Edit tracking data
------------

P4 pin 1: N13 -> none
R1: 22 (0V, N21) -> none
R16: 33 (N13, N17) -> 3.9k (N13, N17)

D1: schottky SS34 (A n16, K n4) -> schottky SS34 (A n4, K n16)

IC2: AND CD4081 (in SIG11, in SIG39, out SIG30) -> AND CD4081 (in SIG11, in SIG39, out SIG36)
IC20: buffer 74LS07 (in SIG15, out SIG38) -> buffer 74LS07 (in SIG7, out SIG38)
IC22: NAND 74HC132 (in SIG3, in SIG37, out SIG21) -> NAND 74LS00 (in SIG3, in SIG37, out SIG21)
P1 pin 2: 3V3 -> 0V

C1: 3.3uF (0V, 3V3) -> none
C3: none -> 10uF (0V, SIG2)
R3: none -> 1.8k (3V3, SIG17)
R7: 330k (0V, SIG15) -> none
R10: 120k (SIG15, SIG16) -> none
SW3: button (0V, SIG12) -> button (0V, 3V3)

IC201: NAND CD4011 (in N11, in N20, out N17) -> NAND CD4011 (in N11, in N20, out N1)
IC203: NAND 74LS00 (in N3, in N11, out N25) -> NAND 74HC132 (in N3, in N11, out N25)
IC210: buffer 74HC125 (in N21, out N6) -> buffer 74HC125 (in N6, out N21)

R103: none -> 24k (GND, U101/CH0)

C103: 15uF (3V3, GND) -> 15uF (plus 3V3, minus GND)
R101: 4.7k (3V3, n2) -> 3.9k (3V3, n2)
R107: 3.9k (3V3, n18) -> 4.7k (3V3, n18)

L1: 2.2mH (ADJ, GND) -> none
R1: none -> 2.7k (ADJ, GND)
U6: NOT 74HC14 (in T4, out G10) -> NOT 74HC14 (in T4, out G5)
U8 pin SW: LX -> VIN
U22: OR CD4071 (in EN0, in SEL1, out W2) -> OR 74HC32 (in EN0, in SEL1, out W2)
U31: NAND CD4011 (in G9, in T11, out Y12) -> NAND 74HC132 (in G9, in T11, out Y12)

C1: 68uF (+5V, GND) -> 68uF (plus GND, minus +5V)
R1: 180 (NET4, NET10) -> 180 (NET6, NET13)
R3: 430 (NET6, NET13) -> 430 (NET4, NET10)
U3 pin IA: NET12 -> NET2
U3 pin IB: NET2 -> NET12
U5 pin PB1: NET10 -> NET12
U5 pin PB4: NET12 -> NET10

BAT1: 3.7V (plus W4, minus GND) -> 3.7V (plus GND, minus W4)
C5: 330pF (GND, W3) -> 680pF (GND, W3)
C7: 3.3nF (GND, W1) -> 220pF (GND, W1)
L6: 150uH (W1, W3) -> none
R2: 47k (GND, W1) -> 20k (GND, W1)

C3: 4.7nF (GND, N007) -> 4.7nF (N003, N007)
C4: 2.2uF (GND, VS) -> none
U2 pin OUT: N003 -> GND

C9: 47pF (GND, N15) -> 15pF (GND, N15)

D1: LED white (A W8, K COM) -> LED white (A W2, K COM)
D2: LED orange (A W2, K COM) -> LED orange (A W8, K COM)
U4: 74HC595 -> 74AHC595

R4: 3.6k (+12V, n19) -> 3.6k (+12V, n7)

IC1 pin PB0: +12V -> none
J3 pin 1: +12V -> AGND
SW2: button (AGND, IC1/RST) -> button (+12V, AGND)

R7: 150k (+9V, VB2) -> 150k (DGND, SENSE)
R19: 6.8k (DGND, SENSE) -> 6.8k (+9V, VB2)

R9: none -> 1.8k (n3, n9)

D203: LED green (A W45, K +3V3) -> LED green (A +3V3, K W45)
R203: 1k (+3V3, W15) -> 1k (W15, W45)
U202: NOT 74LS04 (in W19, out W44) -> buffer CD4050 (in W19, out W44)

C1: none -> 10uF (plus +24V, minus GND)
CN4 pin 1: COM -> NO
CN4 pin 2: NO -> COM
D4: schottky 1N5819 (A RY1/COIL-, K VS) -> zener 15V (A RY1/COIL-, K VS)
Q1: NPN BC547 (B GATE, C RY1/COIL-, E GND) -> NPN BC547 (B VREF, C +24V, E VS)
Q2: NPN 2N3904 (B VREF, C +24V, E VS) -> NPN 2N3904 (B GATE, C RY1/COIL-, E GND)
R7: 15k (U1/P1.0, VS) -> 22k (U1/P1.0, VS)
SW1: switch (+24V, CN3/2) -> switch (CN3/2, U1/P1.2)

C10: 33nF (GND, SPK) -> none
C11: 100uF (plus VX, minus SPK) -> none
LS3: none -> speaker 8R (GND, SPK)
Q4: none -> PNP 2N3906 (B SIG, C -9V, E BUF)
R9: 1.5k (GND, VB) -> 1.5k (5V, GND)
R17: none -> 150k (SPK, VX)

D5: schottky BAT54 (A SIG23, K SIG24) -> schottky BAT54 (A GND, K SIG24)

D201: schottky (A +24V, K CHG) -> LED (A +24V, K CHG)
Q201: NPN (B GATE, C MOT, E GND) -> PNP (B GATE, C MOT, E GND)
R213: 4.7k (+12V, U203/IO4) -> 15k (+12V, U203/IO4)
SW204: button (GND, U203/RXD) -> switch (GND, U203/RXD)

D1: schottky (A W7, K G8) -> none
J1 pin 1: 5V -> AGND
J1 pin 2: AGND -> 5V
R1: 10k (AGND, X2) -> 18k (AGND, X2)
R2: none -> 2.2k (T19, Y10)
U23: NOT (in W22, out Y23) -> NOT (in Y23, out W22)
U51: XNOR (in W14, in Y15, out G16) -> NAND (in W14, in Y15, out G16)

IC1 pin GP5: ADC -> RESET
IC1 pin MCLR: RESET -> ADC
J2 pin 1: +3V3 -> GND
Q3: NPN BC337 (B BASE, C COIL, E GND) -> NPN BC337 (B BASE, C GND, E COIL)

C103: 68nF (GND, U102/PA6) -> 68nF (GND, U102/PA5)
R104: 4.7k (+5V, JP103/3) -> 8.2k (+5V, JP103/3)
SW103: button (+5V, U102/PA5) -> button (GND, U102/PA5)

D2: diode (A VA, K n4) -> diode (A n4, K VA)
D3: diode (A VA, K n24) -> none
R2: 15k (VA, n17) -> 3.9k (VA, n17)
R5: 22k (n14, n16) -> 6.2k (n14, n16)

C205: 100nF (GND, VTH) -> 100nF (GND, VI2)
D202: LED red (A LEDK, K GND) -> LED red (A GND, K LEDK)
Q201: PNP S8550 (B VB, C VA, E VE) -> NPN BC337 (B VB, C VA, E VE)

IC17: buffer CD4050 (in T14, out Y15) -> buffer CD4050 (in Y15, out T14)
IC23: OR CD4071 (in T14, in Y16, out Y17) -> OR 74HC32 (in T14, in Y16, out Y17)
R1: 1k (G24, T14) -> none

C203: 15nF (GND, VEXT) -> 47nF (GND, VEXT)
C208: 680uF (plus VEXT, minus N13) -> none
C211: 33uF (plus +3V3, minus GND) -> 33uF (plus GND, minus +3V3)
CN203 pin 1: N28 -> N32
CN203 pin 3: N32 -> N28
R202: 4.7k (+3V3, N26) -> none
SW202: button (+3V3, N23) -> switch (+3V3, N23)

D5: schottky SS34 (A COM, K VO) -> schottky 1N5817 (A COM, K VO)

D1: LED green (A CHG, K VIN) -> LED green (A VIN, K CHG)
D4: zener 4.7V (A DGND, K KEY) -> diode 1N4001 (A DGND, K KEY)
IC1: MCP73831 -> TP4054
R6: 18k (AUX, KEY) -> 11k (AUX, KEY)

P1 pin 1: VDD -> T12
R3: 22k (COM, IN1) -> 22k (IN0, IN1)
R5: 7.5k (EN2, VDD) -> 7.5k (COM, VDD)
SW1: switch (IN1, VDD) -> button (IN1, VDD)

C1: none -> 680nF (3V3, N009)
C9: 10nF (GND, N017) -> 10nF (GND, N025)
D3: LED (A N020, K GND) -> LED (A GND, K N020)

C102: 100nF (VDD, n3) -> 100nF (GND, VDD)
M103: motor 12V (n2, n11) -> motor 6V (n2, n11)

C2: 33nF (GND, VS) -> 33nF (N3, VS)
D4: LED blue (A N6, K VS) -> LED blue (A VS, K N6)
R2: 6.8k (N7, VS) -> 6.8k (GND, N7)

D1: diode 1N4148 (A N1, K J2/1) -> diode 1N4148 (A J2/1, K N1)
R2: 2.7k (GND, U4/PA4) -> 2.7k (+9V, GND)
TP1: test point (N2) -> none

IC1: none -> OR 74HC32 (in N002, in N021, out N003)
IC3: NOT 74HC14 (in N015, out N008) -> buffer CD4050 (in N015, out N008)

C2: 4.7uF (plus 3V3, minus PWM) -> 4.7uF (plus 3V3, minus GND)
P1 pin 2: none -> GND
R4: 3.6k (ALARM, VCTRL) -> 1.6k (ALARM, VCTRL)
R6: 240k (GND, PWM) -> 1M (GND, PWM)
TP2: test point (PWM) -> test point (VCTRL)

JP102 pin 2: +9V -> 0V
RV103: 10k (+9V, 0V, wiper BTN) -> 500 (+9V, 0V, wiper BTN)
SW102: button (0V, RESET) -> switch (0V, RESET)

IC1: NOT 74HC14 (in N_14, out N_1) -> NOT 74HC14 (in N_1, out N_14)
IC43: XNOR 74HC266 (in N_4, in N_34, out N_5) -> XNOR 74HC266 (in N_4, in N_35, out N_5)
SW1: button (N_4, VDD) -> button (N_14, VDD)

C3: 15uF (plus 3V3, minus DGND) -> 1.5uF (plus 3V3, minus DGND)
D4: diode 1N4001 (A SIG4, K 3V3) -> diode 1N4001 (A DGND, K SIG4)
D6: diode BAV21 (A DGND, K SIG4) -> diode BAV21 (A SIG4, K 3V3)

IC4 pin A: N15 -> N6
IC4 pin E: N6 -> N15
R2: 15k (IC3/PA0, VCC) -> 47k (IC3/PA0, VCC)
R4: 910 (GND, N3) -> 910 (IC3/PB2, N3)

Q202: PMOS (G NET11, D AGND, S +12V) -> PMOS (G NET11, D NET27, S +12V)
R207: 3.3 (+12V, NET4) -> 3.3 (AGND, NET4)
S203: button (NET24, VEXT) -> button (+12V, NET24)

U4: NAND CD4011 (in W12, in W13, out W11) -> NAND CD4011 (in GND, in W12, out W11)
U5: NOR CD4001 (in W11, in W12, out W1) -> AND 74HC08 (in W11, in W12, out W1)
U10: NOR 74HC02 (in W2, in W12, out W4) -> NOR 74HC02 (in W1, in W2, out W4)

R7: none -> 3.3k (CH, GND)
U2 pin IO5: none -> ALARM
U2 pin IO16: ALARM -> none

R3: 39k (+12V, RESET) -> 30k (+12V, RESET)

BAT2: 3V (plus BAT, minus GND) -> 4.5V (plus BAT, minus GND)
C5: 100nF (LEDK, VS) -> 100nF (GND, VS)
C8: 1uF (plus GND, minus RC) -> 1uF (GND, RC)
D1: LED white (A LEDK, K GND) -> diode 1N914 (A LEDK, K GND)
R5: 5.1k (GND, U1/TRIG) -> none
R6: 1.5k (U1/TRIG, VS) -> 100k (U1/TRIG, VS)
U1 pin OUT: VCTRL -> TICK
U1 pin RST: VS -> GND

------------

**WORK TASK**
Set down, exactly as they stand above, the lines starting with the line with "C3: none -> 10uF (0V, SIG2)" and going on through the line with "L1: 2.2mH (ADJ, GND) -> none", and no others.

**ANSWER BELOW**
C3: none -> 10uF (0V, SIG2)
R3: none -> 1.8k (3V3, SIG17)
R7: 330k (0V, SIG15) -> none
R10: 120k (SIG15, SIG16) -> none
SW3: button (0V, SIG12) -> button (0V, 3V3)

IC201: NAND CD4011 (in N11, in N20, out N17) -> NAND CD4011 (in N11, in N20, out N1)
IC203: NAND 74LS00 (in N3, in N11, out N25) -> NAND 74HC132 (in N3, in N11, out N25)
IC210: buffer 74HC125 (in N21, out N6) -> buffer 74HC125 (in N6, out N21)

R103: none -> 24k (GND, U101/CH0)

C103: 15uF (3V3, GND) -> 15uF (plus 3V3, minus GND)
R101: 4.7k (3V3, n2) -> 3.9k (3V3, n2)
R107: 3.9k (3V3, n18) -> 4.7k (3V3, n18)

L1: 2.2mH (ADJ, GND) -> none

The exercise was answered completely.